▶ _Problem details_
State how many lines of the records below contain the word "turned", giving the number and nothing else.

▶ _Stored data_
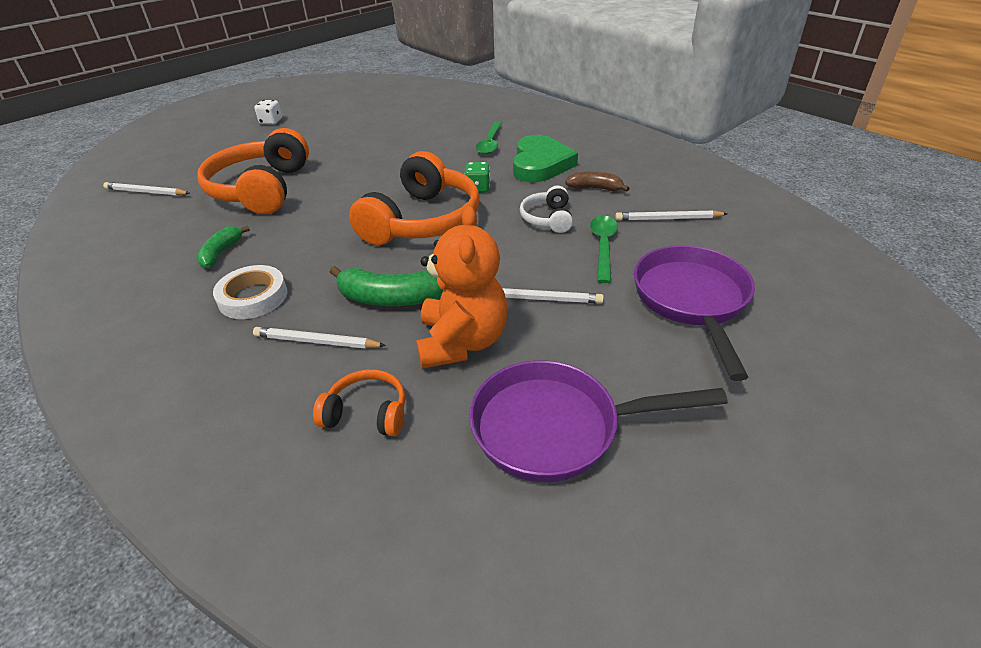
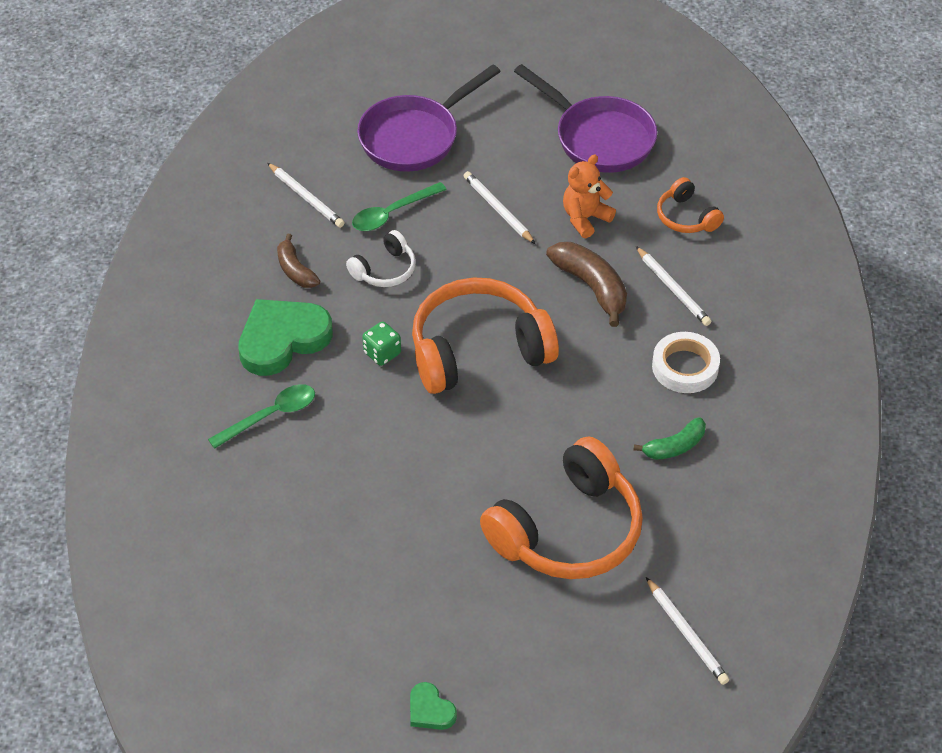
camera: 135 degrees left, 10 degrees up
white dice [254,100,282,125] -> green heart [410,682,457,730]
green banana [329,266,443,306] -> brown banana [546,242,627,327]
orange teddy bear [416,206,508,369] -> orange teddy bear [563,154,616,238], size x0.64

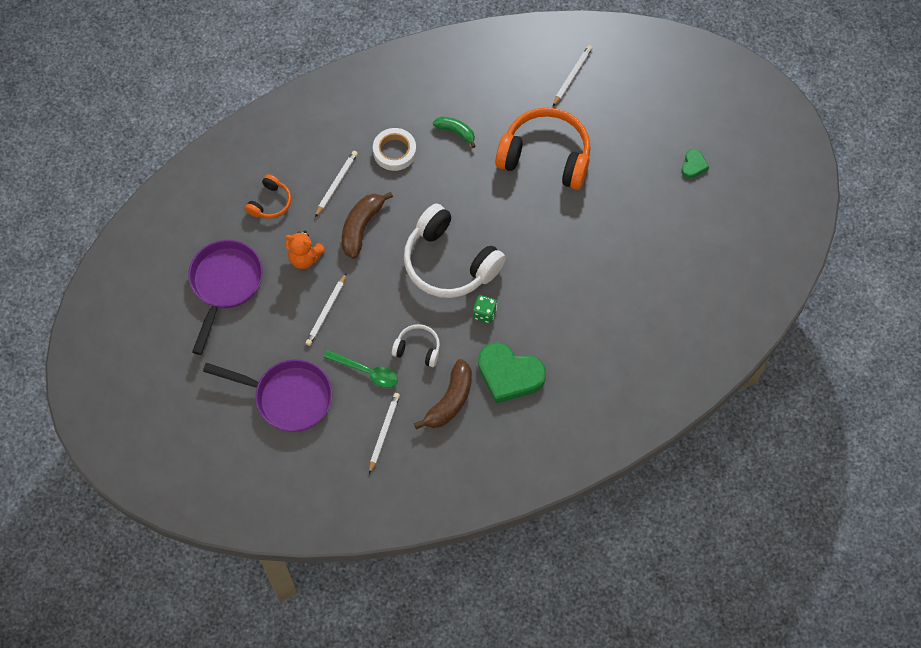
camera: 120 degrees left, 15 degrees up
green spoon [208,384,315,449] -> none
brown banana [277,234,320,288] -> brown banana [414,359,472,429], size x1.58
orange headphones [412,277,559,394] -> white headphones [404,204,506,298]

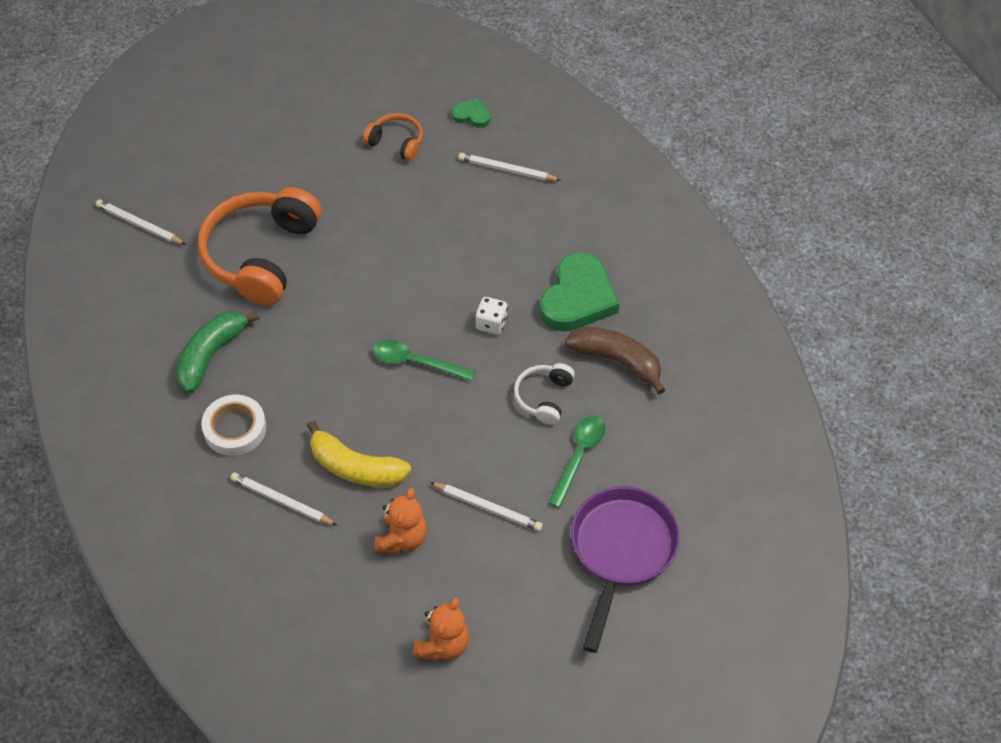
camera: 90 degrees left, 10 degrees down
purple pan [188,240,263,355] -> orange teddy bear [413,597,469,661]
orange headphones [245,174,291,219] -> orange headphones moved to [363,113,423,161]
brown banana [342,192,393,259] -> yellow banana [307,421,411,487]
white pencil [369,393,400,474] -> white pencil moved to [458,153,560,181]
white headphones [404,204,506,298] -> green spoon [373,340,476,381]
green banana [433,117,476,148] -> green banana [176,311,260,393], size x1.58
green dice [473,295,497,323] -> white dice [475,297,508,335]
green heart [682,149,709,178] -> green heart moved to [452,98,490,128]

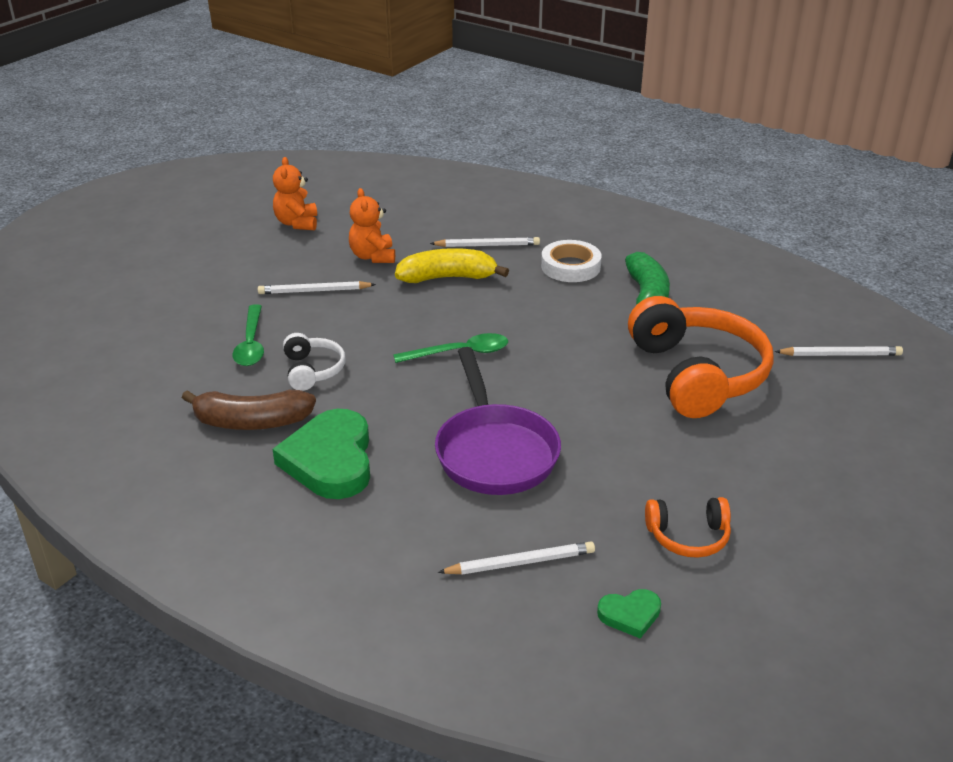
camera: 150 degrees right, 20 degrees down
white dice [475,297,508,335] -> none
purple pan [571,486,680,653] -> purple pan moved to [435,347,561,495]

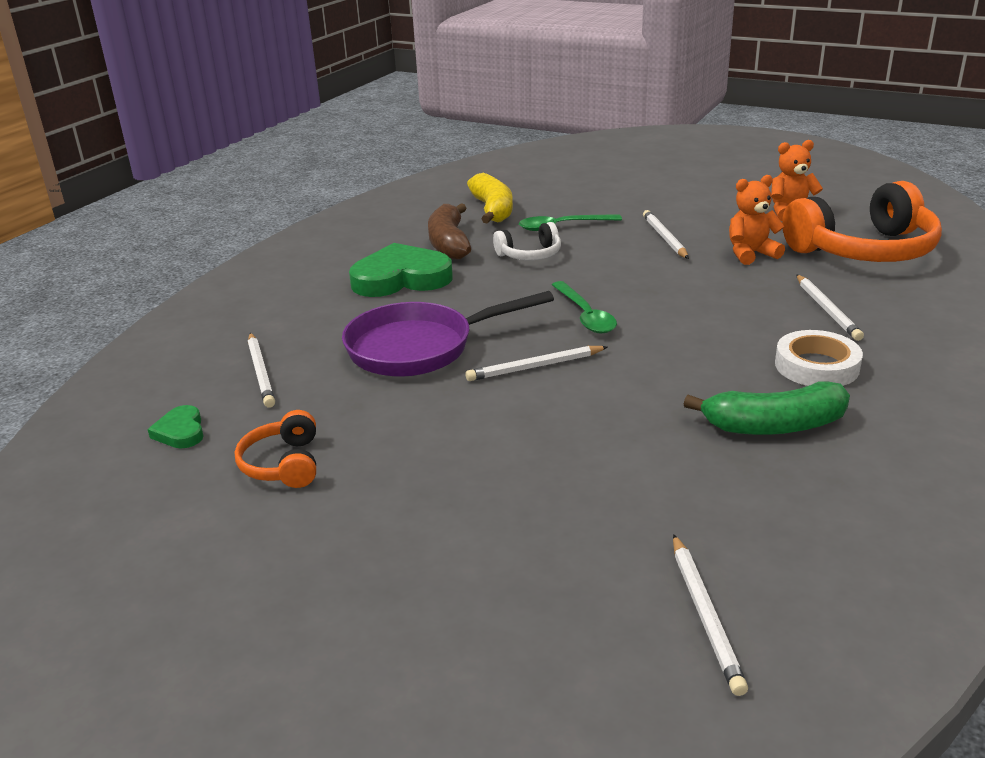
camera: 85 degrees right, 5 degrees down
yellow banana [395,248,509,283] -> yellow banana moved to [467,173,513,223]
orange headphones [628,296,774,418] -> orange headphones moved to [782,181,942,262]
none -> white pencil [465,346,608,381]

...

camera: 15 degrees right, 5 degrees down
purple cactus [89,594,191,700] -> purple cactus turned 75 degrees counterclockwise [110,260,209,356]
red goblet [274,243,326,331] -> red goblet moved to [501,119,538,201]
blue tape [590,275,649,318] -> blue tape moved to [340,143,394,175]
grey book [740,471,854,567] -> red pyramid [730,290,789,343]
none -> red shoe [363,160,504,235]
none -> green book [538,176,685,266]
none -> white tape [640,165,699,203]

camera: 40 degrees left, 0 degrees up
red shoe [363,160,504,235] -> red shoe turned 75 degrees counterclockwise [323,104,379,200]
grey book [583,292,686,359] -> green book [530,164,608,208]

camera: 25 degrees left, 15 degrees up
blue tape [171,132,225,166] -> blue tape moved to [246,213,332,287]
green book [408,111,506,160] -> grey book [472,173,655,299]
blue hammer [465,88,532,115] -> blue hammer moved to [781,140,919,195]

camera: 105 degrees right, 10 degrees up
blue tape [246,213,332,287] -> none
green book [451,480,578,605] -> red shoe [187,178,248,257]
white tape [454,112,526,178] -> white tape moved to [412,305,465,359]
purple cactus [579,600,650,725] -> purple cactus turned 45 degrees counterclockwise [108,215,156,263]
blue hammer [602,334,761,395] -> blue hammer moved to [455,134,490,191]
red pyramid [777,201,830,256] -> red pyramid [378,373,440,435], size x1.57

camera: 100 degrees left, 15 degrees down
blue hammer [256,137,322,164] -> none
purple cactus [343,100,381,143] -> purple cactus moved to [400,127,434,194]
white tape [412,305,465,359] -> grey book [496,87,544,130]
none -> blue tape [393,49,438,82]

▶ _Expected answer_
3